## Task details
Where the line containing "pos2: [132, 434]" appears in the entries below, begin there and output every line through the last, exactly, minus the pictures.

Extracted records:
- Opening Delimiter -
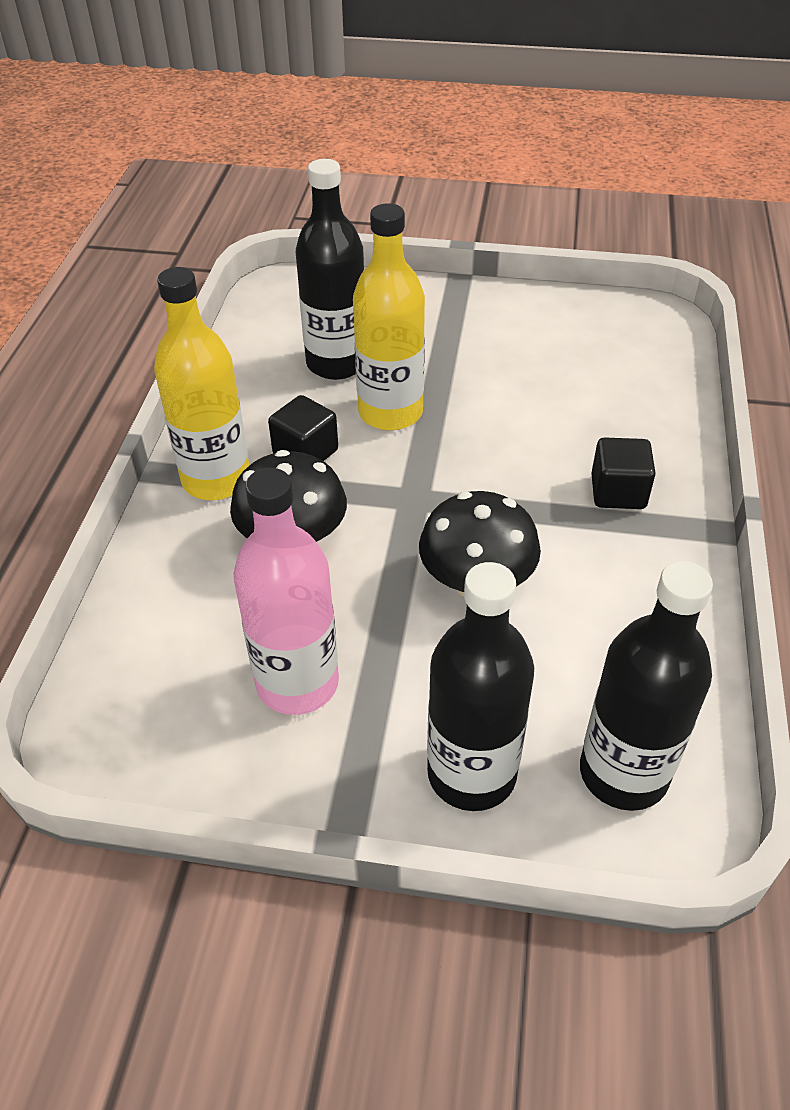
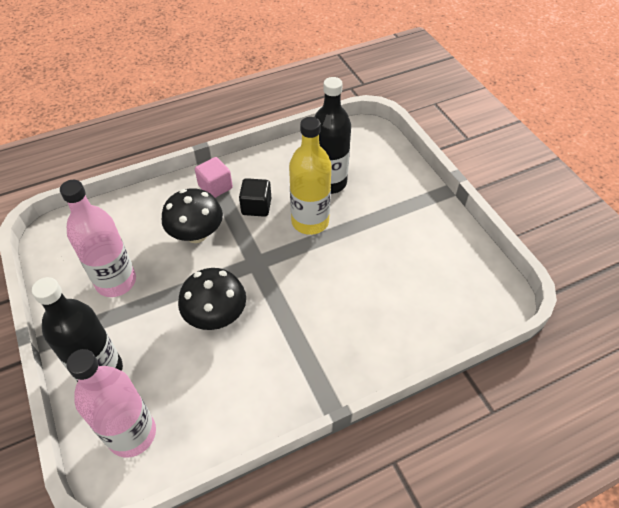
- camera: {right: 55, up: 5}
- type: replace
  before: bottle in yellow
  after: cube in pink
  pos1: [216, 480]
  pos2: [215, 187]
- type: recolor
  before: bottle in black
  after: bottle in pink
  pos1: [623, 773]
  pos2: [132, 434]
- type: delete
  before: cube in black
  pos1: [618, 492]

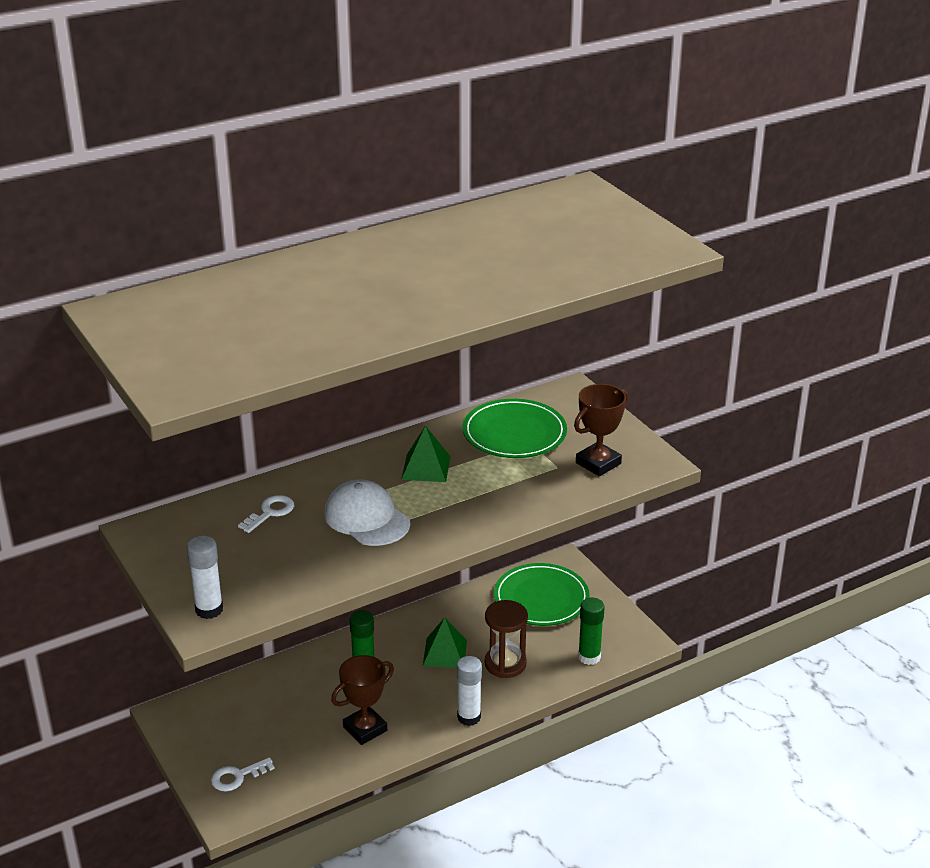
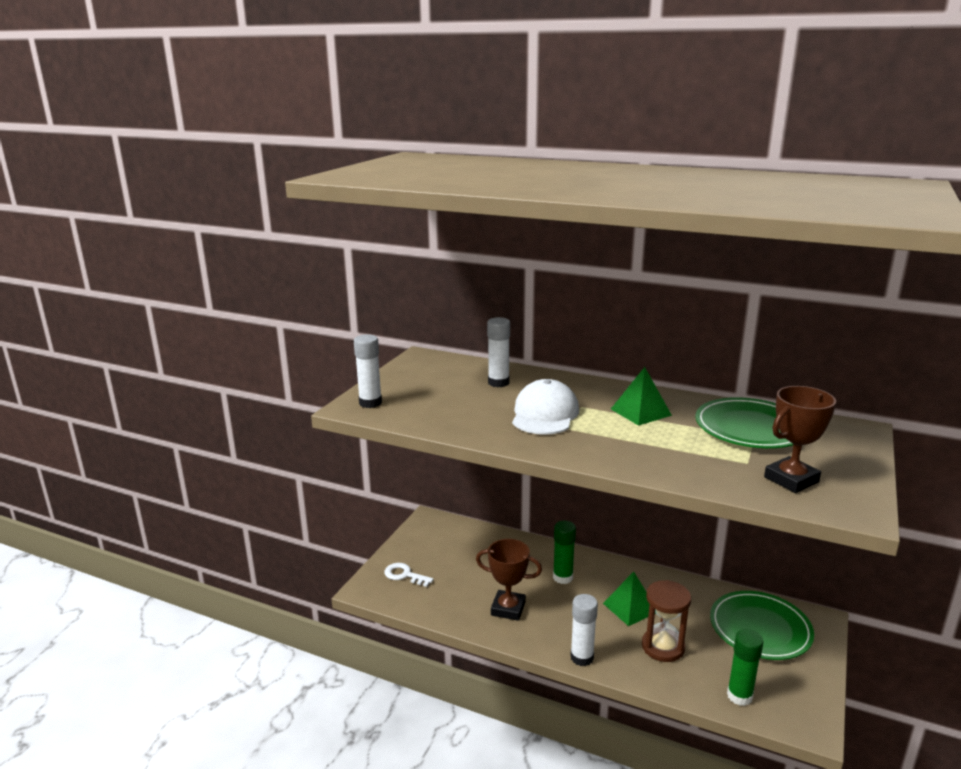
- camera: {right: 55, up: -10}
- type: replace
  before: key in white
  after: glue stick in white
  pos1: [270, 512]
  pos2: [498, 383]
- type: rotate
  before: trophy in brown
  pos1: [598, 463]
  pos2: [791, 479]
  turn: -45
- Closing Delimiter -
## Solved exercise
  pos2: [132, 434]
- type: delete
  before: cube in black
  pos1: [618, 492]

- camera: {right: 55, up: -10}
- type: replace
  before: key in white
  after: glue stick in white
  pos1: [270, 512]
  pos2: [498, 383]
- type: rotate
  before: trophy in brown
  pos1: [598, 463]
  pos2: [791, 479]
  turn: -45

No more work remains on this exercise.